What is the number of lines in this data that contain the word "round"? Give the number alone.
>>>
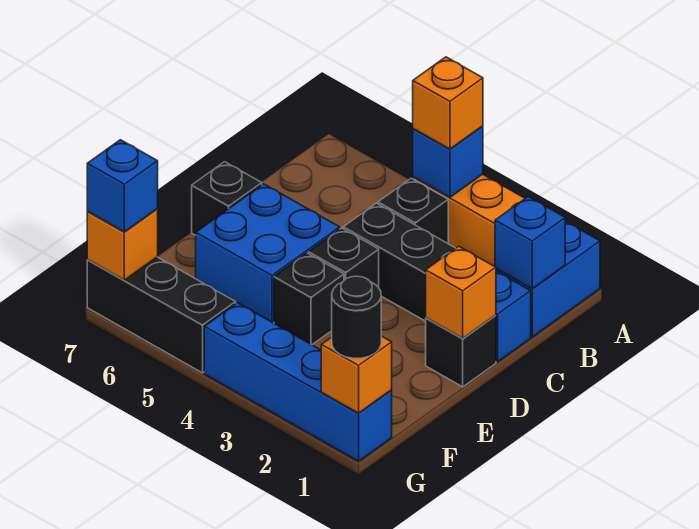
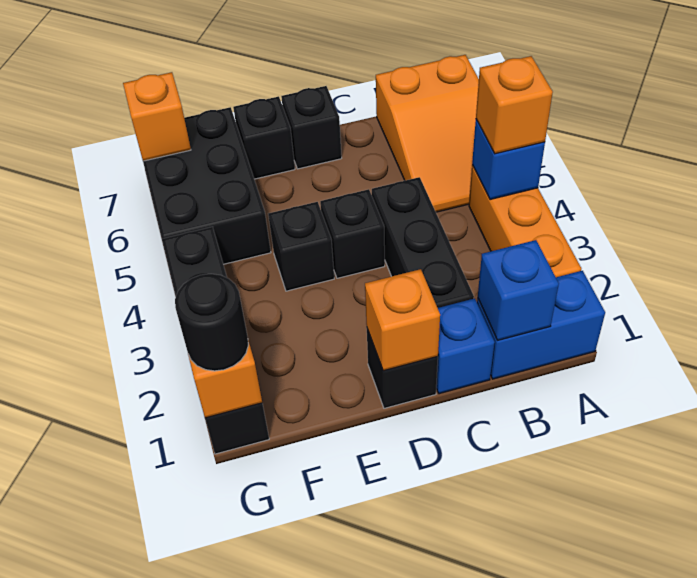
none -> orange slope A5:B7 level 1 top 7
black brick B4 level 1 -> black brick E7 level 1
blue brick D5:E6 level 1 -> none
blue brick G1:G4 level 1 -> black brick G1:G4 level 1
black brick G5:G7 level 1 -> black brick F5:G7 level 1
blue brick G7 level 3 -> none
<<<
>>>
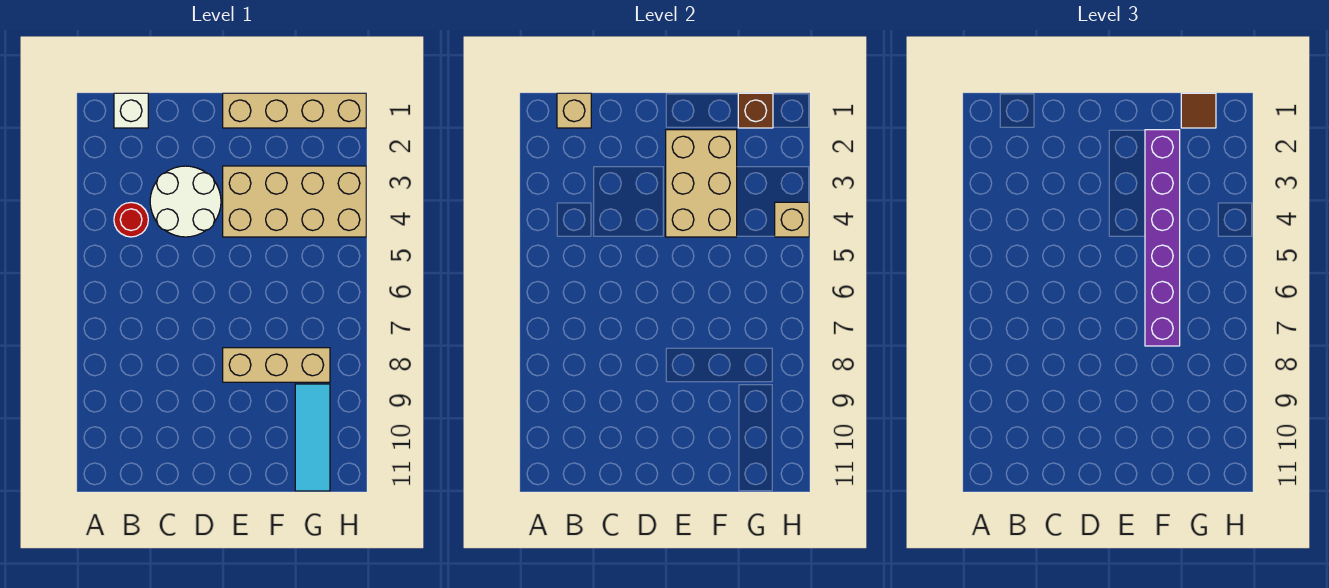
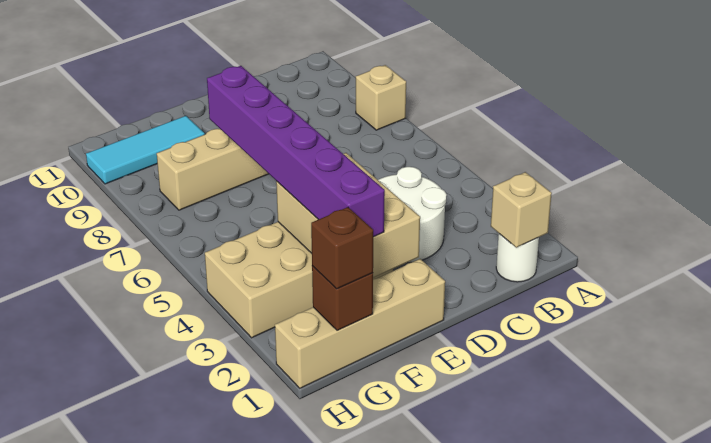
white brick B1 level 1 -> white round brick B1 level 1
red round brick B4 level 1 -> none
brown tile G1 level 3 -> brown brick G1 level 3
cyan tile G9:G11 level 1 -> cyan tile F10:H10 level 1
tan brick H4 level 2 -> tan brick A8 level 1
<<<
ANSWER SPACE: 2